_Excerpted records_:
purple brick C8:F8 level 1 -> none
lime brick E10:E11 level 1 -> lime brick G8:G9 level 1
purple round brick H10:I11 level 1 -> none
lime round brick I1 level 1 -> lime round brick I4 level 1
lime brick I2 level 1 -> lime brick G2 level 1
==
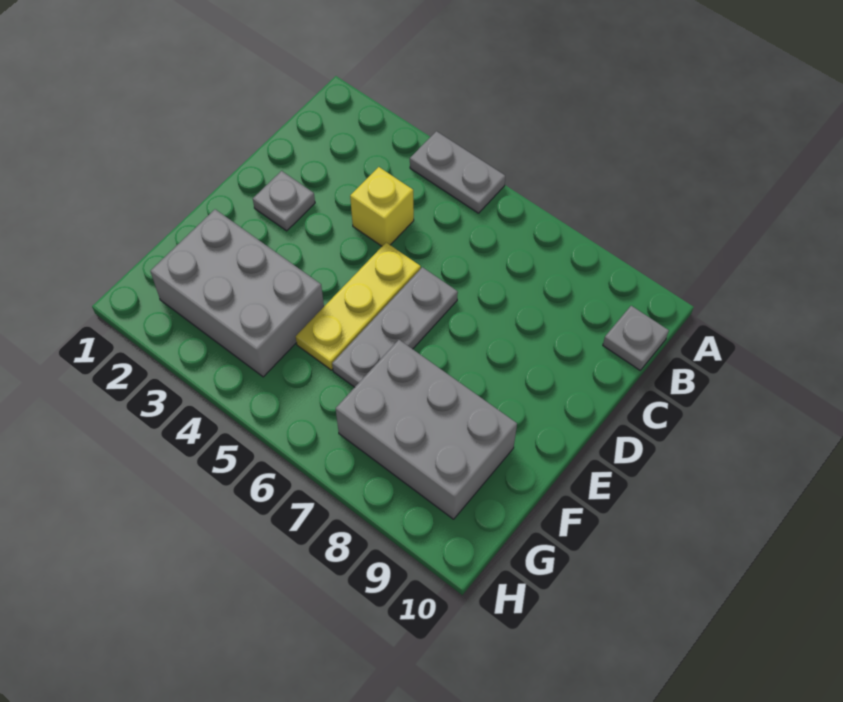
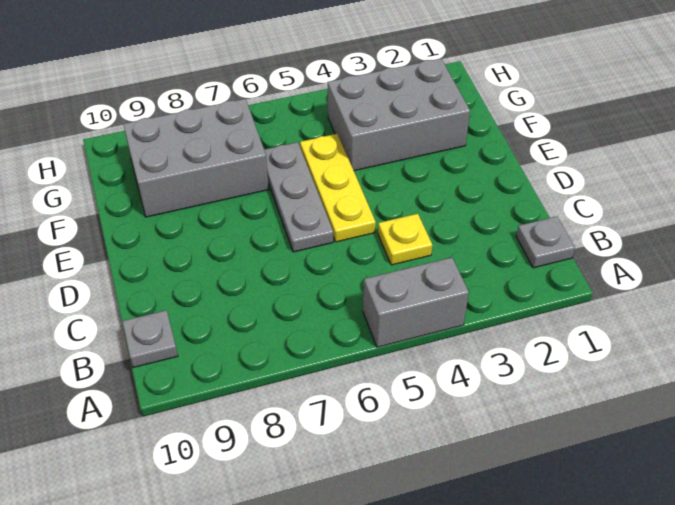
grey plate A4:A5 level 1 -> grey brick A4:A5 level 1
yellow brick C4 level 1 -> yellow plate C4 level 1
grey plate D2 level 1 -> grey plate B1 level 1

_Task to carry out_: Find every line of the data that includes the string "round". Copy each of those lines.

_Answer space_:
purple round brick H10:I11 level 1 -> none
lime round brick I1 level 1 -> lime round brick I4 level 1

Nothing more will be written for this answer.